↓↓↓

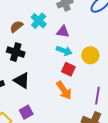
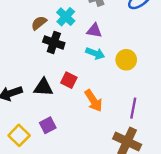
black cross: (16, 52) -> (54, 42), moved
red square: (68, 69) -> (69, 80), moved
black triangle: (22, 80) -> (43, 87), turned -30

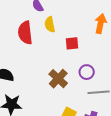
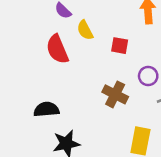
red square: (72, 43) -> (120, 46), turned 32

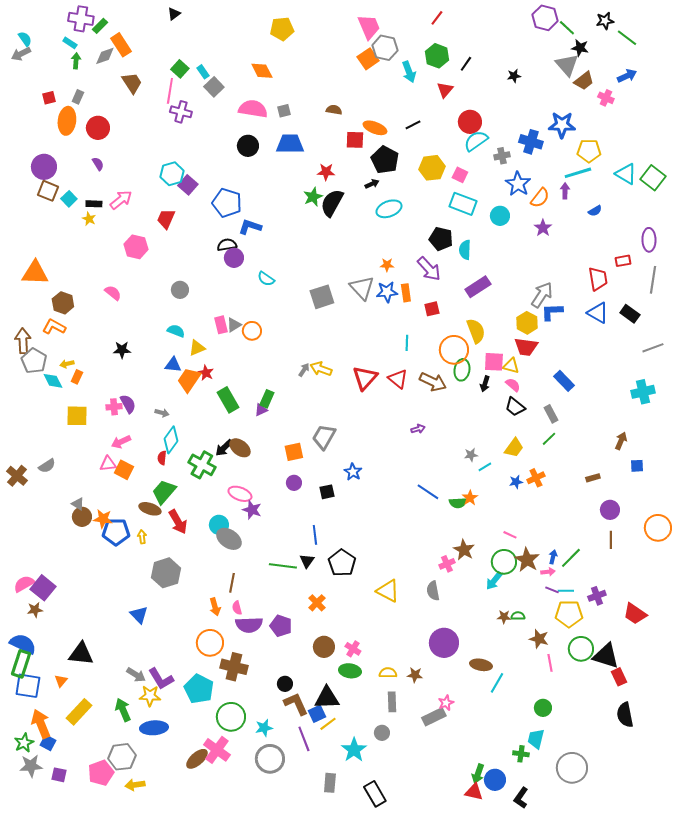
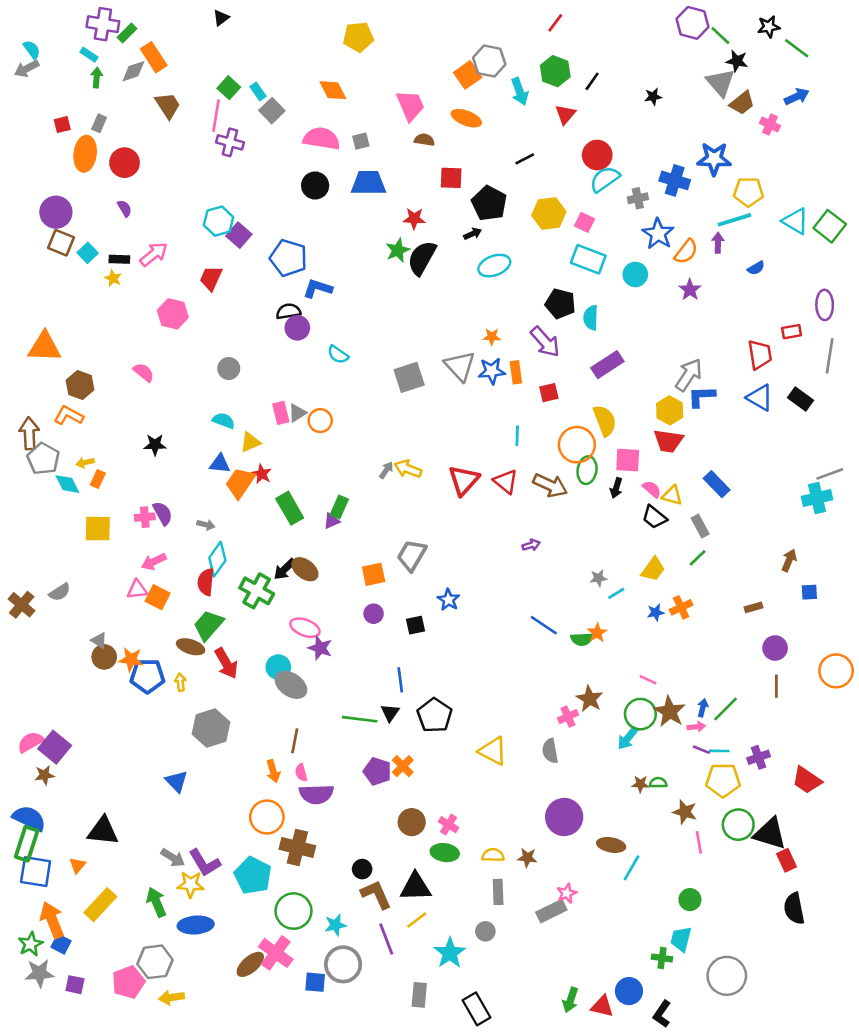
pink trapezoid: (369, 27) -> (410, 105), moved
orange ellipse: (375, 128) -> (466, 118), moved
gray line: (653, 348) -> (830, 474), moved
yellow triangle: (511, 366) -> (672, 496), moved
red semicircle: (162, 458) -> (206, 582), size x1.5
purple pentagon: (281, 626) -> (377, 771), moved
blue square: (317, 714) -> (315, 982), moved, turned 30
green arrow: (478, 774) -> (570, 1000), moved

↑↑↑

▶ **THE TASK**:
Print the full listing above again with exact wording and no images.

▶ **SOLVED PROBLEM**:
black cross: (16, 52) -> (54, 42), moved
red square: (68, 69) -> (69, 80), moved
black triangle: (22, 80) -> (43, 87), turned -30

red square: (72, 43) -> (120, 46), turned 32

pink trapezoid: (369, 27) -> (410, 105), moved
orange ellipse: (375, 128) -> (466, 118), moved
gray line: (653, 348) -> (830, 474), moved
yellow triangle: (511, 366) -> (672, 496), moved
red semicircle: (162, 458) -> (206, 582), size x1.5
purple pentagon: (281, 626) -> (377, 771), moved
blue square: (317, 714) -> (315, 982), moved, turned 30
green arrow: (478, 774) -> (570, 1000), moved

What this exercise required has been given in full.